Instructions to follow
Repeat the data below exactly, dropping any pictures it holds.

Before-and-after change records:
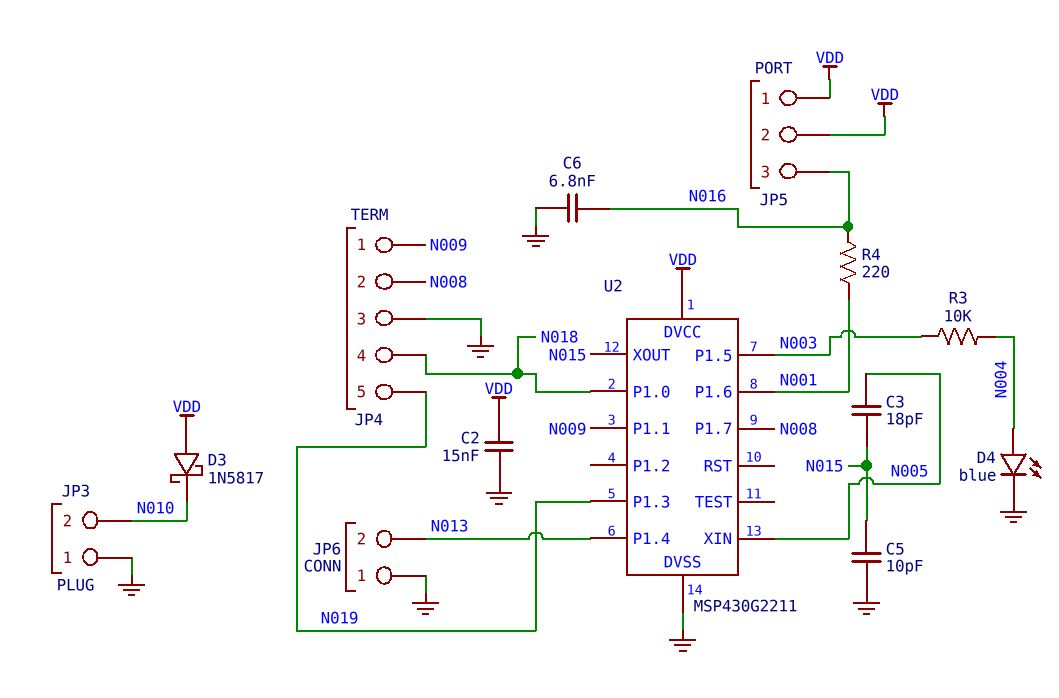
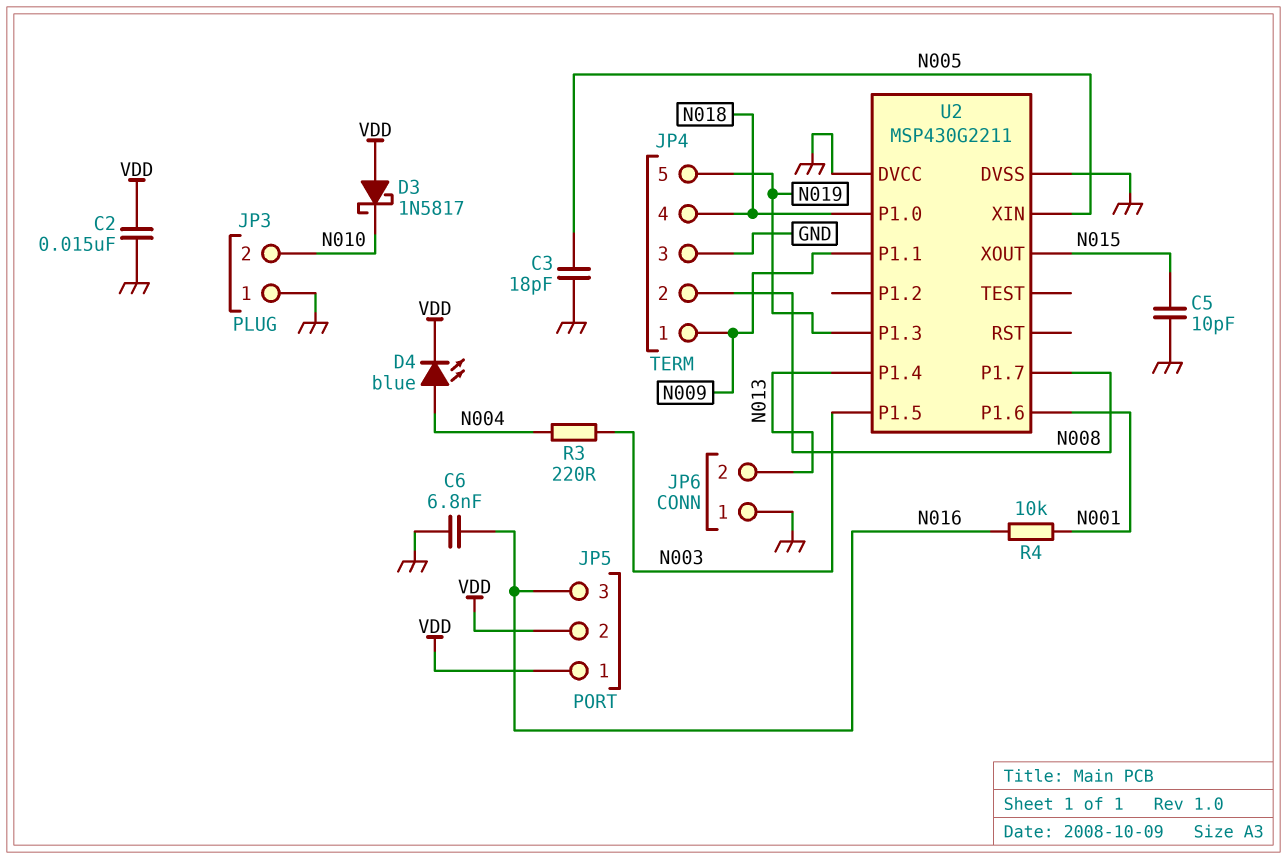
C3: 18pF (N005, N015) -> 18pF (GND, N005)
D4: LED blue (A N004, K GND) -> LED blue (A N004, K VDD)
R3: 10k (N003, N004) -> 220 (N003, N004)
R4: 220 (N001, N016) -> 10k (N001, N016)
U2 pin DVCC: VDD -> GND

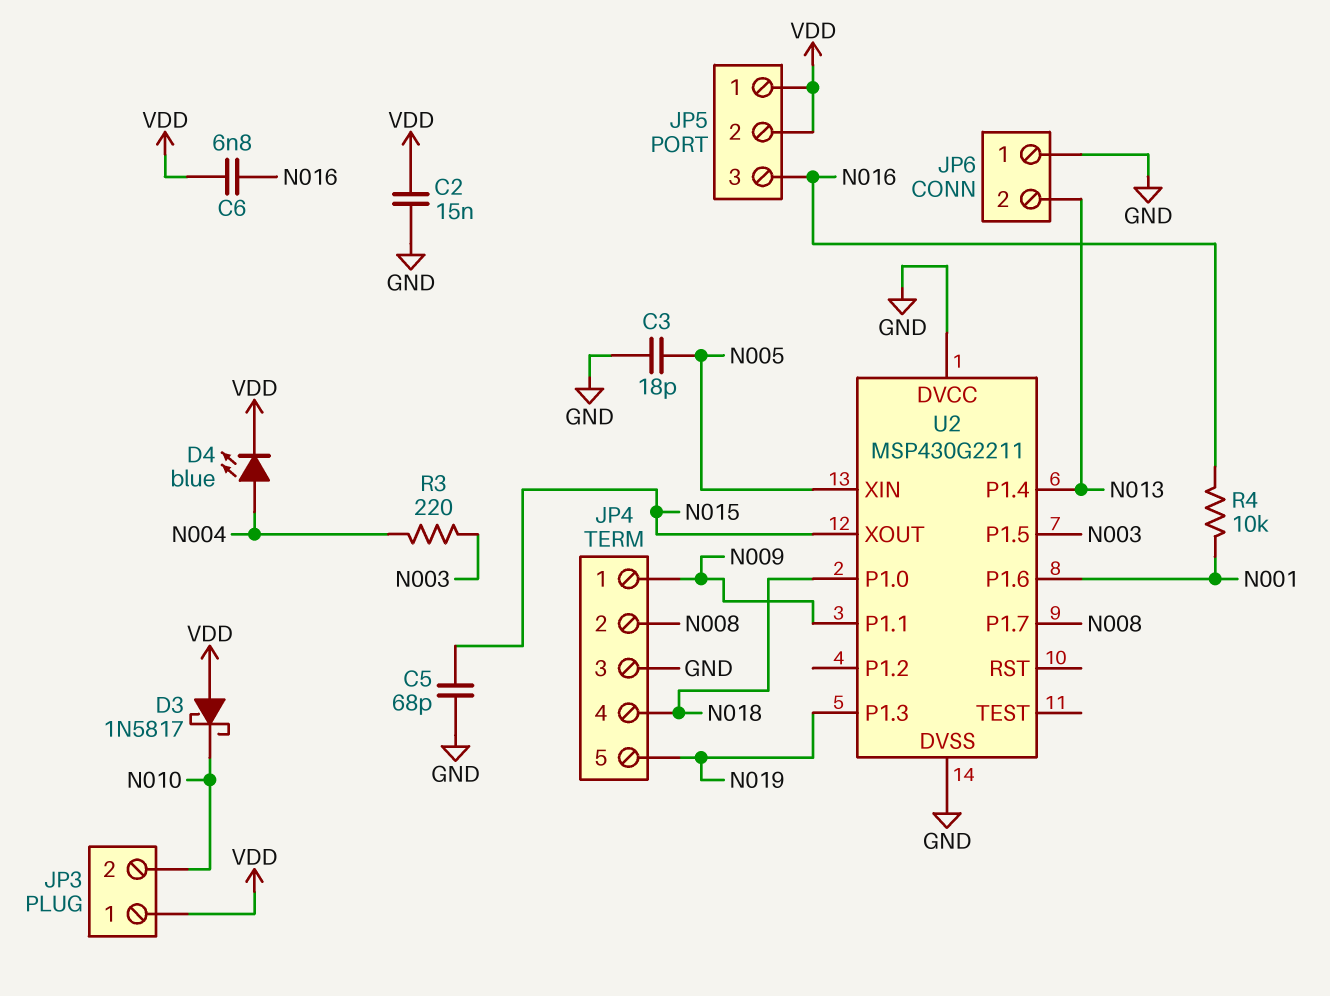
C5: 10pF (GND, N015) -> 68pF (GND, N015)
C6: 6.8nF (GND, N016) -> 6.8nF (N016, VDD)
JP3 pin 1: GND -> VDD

Exercise answer
C3: 18pF (N005, N015) -> 18pF (GND, N005)
D4: LED blue (A N004, K GND) -> LED blue (A N004, K VDD)
R3: 10k (N003, N004) -> 220 (N003, N004)
R4: 220 (N001, N016) -> 10k (N001, N016)
U2 pin DVCC: VDD -> GND

C5: 10pF (GND, N015) -> 68pF (GND, N015)
C6: 6.8nF (GND, N016) -> 6.8nF (N016, VDD)
JP3 pin 1: GND -> VDD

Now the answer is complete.